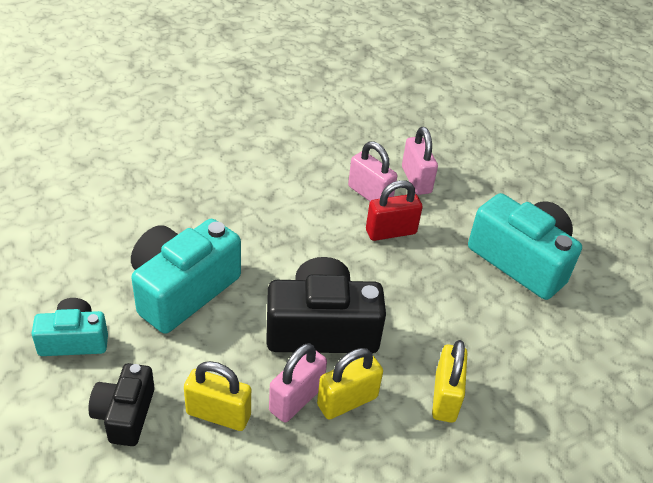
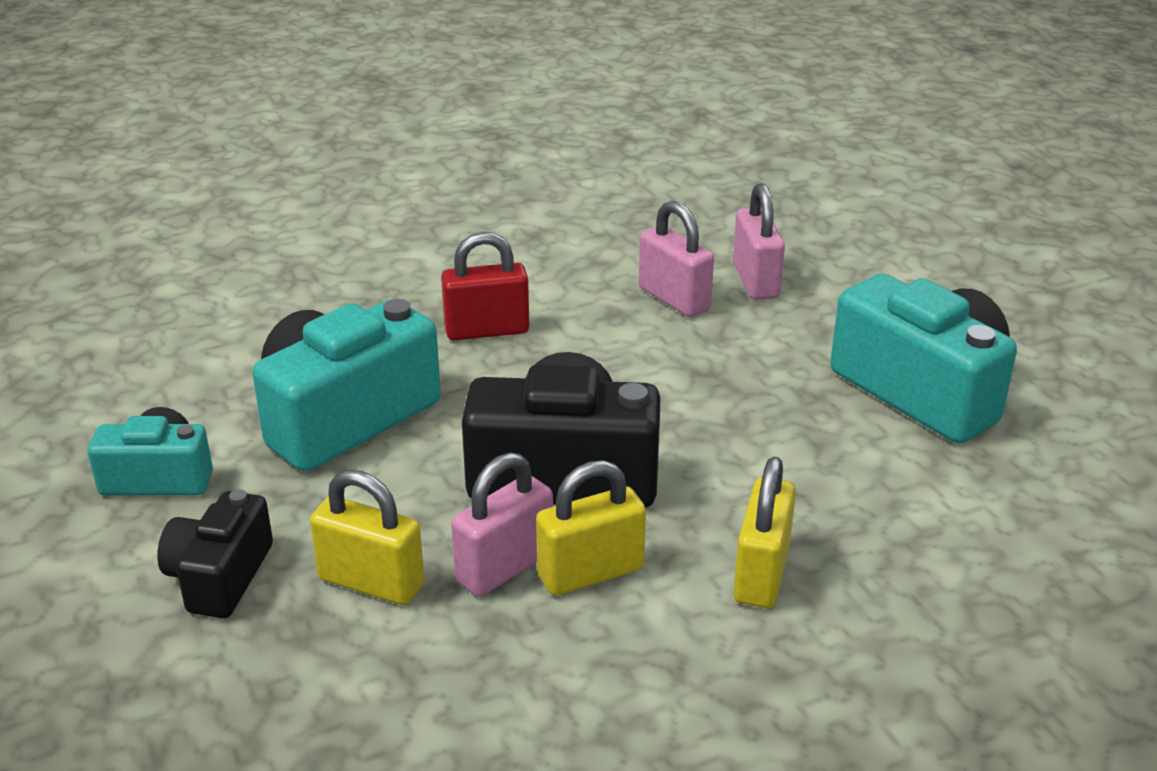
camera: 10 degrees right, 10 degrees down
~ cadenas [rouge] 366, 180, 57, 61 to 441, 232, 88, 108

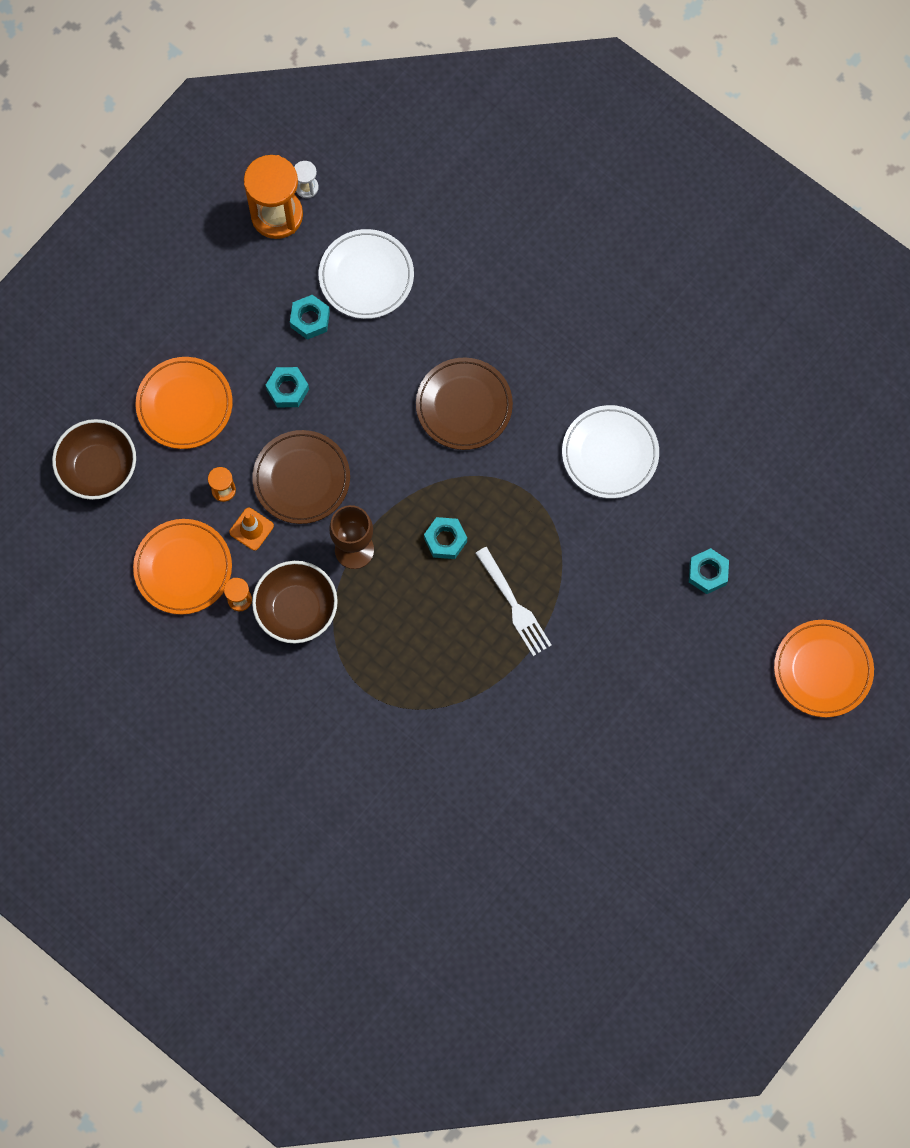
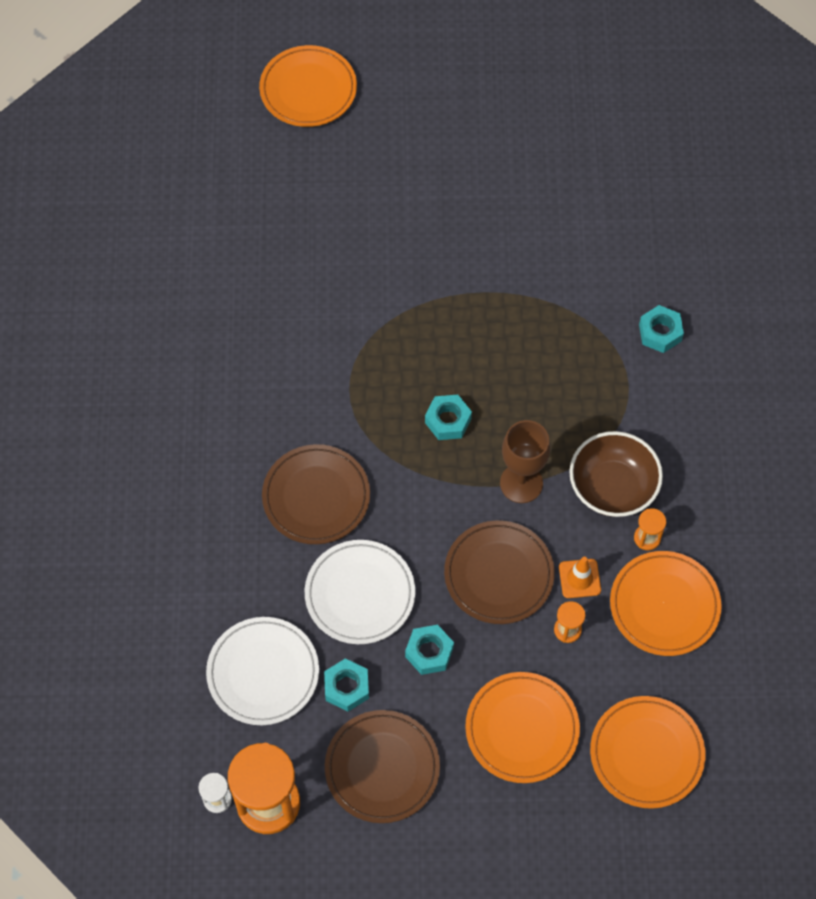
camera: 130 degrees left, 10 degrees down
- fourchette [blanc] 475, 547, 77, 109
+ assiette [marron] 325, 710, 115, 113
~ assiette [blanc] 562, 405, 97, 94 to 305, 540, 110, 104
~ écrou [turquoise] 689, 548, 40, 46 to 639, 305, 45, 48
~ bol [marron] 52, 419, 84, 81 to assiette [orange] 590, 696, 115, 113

◆ **Task**
Give back an exact reproduction of the entries, with all pictures excluded.

◆ **Solution to this task**
camera: 10 degrees right, 10 degrees down
~ cadenas [rouge] 366, 180, 57, 61 to 441, 232, 88, 108

camera: 130 degrees left, 10 degrees down
- fourchette [blanc] 475, 547, 77, 109
+ assiette [marron] 325, 710, 115, 113
~ assiette [blanc] 562, 405, 97, 94 to 305, 540, 110, 104
~ écrou [turquoise] 689, 548, 40, 46 to 639, 305, 45, 48
~ bol [marron] 52, 419, 84, 81 to assiette [orange] 590, 696, 115, 113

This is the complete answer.